--- EXTRACTED DATA Enclosed Below ---

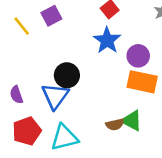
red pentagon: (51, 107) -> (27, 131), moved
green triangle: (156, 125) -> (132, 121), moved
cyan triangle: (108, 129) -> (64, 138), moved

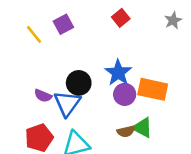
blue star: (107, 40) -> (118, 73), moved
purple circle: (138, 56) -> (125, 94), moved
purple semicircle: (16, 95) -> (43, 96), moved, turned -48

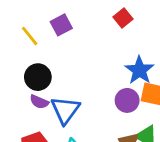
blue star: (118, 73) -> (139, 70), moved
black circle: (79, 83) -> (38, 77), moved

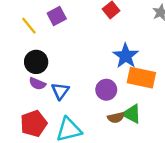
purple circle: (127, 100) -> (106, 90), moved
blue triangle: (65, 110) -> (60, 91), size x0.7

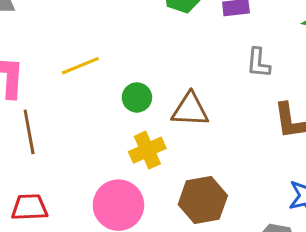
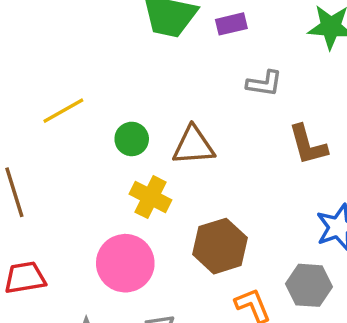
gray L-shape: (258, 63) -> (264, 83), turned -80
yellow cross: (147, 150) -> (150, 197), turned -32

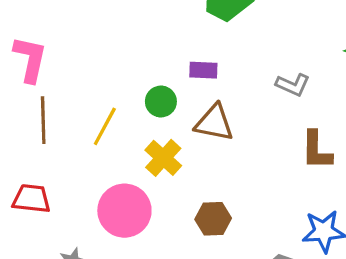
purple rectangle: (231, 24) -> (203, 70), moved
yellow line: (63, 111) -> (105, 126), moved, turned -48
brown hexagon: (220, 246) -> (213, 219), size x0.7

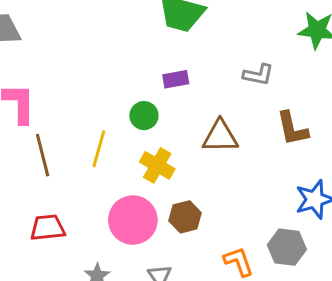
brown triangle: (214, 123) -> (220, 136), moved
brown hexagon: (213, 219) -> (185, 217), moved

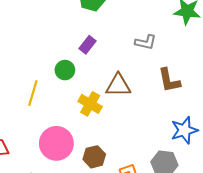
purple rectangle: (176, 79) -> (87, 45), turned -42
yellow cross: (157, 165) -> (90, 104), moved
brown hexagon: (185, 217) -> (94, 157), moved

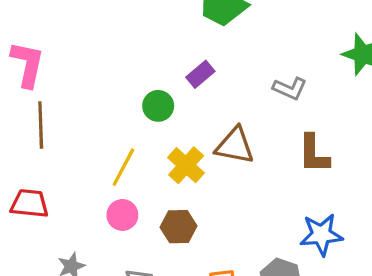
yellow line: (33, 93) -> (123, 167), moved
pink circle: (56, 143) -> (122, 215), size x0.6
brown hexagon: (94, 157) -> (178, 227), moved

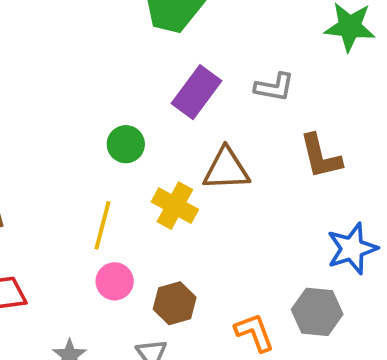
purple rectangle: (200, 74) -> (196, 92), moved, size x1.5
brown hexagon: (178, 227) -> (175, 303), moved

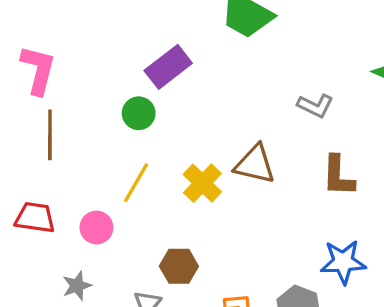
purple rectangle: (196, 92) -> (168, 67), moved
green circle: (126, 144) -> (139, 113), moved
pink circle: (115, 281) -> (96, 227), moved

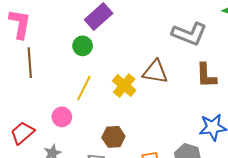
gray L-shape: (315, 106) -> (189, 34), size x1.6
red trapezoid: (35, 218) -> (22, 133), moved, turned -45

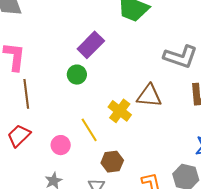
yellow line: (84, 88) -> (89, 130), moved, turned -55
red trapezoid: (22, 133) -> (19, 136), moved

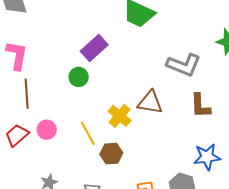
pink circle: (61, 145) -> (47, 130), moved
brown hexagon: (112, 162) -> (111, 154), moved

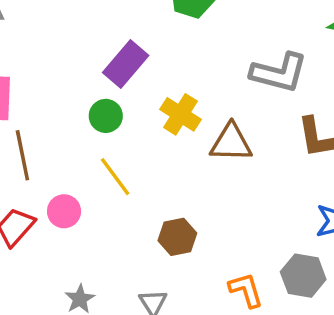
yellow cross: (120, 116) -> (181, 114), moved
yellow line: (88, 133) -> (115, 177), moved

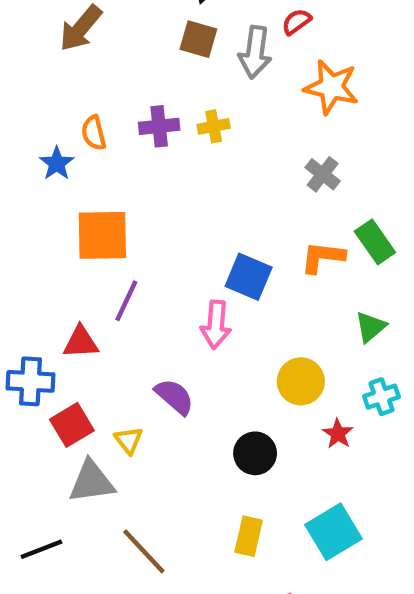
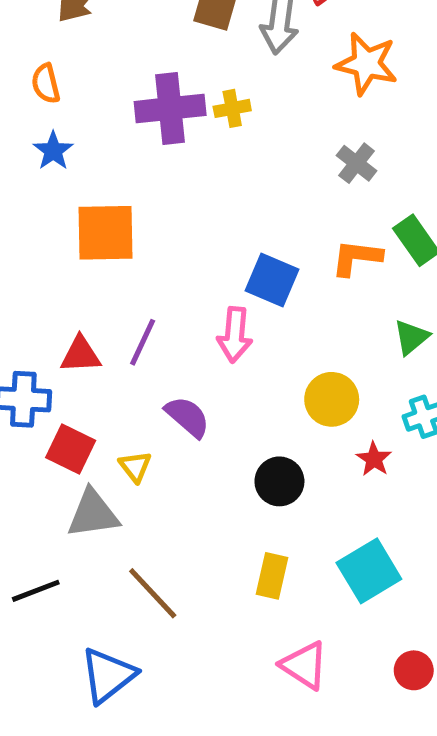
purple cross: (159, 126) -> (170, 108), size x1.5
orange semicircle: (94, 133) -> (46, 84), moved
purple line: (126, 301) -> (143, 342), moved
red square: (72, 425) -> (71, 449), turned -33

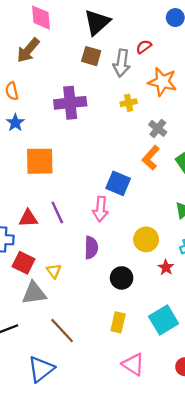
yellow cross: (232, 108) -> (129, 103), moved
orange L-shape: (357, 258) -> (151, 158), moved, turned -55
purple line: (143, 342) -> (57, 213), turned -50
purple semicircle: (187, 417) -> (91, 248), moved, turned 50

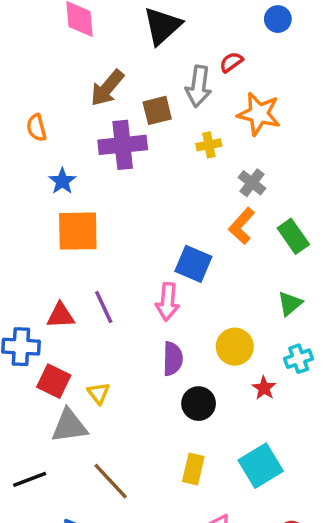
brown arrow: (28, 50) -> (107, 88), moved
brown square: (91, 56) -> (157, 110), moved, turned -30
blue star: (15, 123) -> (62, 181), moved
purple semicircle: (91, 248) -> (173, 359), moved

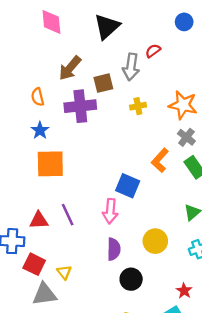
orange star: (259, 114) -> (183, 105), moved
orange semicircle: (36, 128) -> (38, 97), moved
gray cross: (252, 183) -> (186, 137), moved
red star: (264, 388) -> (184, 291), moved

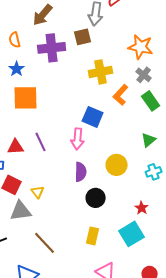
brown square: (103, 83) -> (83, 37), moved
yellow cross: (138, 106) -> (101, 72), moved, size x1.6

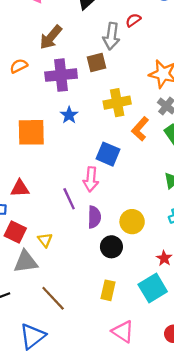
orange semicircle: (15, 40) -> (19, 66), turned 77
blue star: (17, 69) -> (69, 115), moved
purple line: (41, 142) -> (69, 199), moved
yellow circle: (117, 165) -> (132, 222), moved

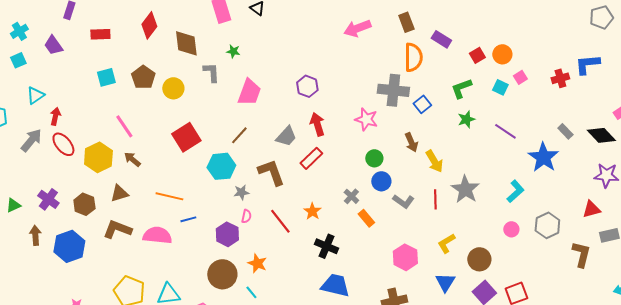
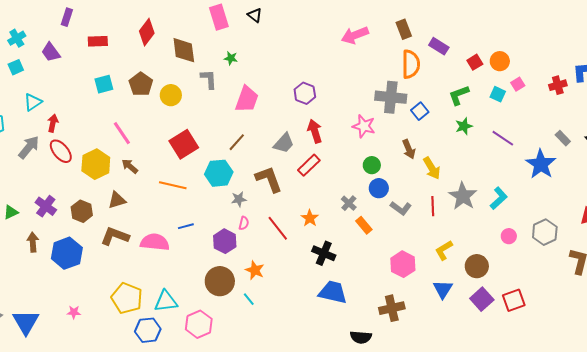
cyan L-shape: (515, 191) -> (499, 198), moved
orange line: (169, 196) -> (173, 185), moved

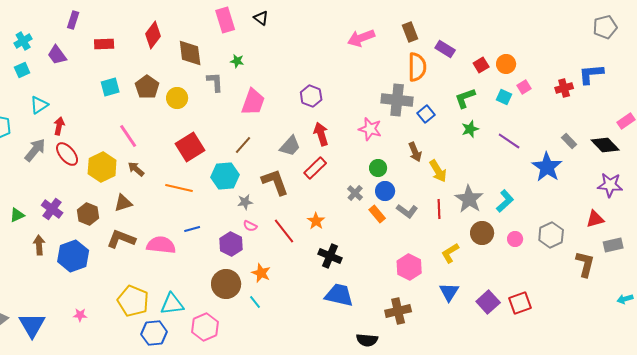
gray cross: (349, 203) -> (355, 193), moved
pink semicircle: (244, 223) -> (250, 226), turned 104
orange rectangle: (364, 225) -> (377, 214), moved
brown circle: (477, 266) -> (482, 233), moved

--- End of Enclosed EXTRACTED DATA ---

Using the data above, print only the lines starting at the one with "orange star: (259, 114) -> (183, 105), moved" and ending at the one with "yellow cross: (138, 106)", exactly as they stand, minus the pictures.

### YOUR RESPONSE
orange star: (259, 114) -> (183, 105), moved
orange semicircle: (36, 128) -> (38, 97), moved
gray cross: (252, 183) -> (186, 137), moved
red star: (264, 388) -> (184, 291), moved

brown square: (103, 83) -> (83, 37), moved
yellow cross: (138, 106) -> (101, 72), moved, size x1.6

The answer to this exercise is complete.